[BEGIN Data lines]
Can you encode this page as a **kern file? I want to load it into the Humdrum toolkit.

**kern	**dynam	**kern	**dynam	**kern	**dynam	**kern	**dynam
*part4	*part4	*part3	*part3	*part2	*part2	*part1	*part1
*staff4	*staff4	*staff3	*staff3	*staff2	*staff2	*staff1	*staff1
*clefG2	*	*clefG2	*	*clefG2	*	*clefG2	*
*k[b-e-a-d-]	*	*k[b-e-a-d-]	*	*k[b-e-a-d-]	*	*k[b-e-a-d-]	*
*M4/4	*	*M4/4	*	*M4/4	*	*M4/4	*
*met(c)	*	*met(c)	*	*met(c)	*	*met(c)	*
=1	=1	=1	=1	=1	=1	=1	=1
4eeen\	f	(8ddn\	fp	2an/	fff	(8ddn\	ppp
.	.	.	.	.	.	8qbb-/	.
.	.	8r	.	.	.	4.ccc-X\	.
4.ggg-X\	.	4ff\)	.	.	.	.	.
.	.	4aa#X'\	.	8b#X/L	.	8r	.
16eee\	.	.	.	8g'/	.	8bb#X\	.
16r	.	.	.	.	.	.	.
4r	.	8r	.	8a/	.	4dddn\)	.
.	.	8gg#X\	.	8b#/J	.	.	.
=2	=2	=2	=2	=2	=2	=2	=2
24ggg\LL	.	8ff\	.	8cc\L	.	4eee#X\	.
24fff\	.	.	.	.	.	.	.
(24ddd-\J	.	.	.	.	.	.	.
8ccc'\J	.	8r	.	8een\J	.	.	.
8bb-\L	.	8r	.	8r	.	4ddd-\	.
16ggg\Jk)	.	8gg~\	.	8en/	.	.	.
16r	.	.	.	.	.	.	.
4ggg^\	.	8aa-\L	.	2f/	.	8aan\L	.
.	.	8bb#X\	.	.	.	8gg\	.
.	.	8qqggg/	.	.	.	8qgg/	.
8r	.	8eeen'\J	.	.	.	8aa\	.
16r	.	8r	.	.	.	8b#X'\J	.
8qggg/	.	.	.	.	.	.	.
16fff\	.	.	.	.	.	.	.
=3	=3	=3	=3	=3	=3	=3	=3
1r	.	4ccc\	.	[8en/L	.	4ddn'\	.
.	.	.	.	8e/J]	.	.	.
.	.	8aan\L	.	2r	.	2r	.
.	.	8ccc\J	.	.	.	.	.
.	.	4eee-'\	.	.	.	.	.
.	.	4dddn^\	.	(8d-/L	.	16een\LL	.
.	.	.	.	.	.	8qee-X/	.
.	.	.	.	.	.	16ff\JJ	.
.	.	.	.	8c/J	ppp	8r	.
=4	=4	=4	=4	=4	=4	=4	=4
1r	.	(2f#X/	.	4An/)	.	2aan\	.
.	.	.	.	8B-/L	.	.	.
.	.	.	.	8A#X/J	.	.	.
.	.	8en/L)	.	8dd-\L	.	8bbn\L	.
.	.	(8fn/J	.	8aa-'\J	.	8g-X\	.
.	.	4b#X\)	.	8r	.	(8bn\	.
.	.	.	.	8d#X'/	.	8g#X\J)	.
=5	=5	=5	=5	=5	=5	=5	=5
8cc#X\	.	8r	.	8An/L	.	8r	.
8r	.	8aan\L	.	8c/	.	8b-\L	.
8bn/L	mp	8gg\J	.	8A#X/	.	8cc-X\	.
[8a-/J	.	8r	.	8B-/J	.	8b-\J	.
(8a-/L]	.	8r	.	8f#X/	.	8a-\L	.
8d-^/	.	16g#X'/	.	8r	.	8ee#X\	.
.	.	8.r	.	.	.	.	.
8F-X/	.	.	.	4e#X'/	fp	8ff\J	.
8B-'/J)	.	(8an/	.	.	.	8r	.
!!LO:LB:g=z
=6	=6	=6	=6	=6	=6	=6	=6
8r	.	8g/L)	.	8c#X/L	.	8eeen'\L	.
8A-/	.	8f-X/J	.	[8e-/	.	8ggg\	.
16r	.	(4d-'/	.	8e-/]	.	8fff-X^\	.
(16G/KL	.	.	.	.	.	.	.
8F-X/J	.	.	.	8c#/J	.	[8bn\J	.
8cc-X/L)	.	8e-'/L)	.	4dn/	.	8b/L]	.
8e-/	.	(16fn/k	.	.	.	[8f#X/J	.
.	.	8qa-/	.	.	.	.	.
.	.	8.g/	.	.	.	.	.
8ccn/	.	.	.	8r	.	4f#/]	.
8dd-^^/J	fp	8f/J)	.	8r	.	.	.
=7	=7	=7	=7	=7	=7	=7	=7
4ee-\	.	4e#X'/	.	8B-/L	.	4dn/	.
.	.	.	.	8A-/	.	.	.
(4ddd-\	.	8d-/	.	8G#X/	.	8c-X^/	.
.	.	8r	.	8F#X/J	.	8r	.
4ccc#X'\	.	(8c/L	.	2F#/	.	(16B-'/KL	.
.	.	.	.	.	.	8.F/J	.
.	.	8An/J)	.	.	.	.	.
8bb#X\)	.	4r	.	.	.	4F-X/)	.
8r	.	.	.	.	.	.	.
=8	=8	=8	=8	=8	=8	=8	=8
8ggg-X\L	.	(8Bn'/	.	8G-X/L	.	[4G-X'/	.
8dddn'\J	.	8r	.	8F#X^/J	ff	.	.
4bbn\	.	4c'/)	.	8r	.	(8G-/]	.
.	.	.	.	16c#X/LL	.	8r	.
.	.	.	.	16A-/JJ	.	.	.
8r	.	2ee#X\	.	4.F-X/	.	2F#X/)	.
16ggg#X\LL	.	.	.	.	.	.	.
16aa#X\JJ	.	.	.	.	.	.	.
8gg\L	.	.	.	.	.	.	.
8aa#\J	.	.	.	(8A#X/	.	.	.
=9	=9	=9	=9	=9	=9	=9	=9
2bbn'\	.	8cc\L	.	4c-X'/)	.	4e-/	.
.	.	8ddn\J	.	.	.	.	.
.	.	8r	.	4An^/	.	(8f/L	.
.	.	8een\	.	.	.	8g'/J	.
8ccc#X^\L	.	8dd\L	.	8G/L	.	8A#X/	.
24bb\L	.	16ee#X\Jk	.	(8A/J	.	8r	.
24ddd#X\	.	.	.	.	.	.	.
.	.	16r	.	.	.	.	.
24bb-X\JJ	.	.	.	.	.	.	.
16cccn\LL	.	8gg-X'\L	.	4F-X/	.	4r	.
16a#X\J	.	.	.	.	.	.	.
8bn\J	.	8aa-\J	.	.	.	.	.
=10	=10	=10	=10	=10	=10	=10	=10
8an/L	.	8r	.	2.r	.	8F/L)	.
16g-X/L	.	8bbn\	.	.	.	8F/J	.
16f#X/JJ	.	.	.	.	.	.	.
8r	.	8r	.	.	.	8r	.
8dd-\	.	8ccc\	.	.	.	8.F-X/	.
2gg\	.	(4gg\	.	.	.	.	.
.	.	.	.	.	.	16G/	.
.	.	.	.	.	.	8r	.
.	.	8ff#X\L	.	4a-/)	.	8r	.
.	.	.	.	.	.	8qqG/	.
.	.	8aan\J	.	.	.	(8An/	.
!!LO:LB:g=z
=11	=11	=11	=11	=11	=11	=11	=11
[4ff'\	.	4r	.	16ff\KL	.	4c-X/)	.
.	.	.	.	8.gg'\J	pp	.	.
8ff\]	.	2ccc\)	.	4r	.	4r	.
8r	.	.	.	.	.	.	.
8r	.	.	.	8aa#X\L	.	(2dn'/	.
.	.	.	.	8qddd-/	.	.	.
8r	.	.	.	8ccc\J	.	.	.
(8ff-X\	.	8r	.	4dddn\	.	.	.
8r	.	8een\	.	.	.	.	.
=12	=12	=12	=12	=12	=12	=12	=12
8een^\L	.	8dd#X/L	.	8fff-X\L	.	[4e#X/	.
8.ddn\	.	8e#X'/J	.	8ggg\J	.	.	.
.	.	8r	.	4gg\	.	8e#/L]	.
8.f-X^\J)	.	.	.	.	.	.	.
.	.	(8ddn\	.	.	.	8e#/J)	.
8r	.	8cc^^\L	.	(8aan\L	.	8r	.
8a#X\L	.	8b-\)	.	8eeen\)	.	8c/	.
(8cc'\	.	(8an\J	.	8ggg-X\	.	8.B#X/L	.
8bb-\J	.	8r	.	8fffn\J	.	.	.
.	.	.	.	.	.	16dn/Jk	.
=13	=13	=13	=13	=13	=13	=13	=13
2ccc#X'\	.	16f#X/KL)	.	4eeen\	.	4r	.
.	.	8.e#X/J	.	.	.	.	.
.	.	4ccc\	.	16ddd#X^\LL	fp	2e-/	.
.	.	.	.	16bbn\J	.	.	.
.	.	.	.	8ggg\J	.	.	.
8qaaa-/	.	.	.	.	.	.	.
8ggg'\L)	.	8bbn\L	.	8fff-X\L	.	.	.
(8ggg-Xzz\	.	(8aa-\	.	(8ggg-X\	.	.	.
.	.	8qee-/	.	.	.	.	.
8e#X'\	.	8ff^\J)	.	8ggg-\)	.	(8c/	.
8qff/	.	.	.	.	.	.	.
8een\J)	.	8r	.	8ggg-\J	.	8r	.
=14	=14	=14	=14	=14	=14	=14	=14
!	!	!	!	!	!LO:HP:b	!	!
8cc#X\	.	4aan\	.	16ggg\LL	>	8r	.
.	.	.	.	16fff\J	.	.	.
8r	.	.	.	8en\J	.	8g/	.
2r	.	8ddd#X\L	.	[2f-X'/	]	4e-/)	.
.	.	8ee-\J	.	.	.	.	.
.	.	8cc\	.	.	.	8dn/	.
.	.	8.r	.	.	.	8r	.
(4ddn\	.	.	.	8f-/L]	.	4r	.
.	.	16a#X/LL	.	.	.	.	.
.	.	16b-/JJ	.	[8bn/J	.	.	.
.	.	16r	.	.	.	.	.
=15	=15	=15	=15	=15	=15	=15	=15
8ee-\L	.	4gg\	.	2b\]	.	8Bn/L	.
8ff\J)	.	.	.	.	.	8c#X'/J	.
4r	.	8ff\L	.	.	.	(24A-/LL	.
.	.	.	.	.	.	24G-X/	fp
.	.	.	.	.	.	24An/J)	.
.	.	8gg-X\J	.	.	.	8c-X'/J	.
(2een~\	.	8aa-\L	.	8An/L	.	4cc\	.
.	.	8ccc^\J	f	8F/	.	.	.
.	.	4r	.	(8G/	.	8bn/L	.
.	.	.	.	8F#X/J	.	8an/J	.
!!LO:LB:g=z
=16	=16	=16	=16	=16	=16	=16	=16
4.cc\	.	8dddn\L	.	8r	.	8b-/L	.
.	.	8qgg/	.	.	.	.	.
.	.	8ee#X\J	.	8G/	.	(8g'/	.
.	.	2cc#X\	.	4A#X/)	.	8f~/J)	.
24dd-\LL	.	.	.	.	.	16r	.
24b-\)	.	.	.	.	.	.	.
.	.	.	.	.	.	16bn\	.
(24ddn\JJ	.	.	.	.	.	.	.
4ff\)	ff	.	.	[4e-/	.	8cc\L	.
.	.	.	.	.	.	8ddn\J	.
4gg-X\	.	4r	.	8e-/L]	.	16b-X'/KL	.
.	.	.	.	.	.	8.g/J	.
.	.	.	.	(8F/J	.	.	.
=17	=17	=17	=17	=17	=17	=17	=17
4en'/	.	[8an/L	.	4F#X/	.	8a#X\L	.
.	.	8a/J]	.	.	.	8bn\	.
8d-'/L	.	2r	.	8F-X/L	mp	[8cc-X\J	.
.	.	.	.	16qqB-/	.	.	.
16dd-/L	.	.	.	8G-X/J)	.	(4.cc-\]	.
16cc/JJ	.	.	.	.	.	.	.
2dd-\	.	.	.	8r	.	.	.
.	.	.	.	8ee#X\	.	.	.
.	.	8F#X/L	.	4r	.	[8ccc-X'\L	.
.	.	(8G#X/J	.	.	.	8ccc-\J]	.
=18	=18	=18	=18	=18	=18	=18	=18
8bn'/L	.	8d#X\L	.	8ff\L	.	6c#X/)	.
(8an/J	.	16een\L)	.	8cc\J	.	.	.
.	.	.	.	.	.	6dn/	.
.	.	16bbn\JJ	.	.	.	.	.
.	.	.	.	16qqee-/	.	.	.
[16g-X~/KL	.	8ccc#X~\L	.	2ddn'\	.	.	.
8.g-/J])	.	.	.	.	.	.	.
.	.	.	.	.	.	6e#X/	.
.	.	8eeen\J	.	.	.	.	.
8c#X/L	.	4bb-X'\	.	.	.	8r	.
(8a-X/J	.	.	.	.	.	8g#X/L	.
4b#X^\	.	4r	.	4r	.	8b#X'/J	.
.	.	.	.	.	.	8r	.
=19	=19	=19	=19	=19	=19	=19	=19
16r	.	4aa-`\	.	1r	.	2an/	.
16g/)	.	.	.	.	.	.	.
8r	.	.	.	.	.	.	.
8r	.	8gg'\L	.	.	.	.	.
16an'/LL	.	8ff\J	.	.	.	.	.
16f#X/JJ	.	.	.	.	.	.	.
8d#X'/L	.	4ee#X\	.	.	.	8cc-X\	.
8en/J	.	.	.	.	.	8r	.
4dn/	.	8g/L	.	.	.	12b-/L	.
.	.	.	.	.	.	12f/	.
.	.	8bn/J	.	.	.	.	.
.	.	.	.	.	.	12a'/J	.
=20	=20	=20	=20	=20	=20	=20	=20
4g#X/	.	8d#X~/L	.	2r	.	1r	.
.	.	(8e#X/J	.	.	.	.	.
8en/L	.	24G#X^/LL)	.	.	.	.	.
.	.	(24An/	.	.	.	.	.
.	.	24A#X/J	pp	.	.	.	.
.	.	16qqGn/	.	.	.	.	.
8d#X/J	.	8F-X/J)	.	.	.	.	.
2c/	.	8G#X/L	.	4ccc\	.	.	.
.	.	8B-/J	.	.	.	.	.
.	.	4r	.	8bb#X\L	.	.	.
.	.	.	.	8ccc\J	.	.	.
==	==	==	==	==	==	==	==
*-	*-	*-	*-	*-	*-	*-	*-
[END Data lines]
Extract every line above that contains the string "kern", counting only matches with the same case.

Solved exercise:
Can you encode this page as a **kern file? I want to load it into the Humdrum toolkit.
**kern	**dynam	**kern	**dynam	**kern	**dynam	**kern	**dynam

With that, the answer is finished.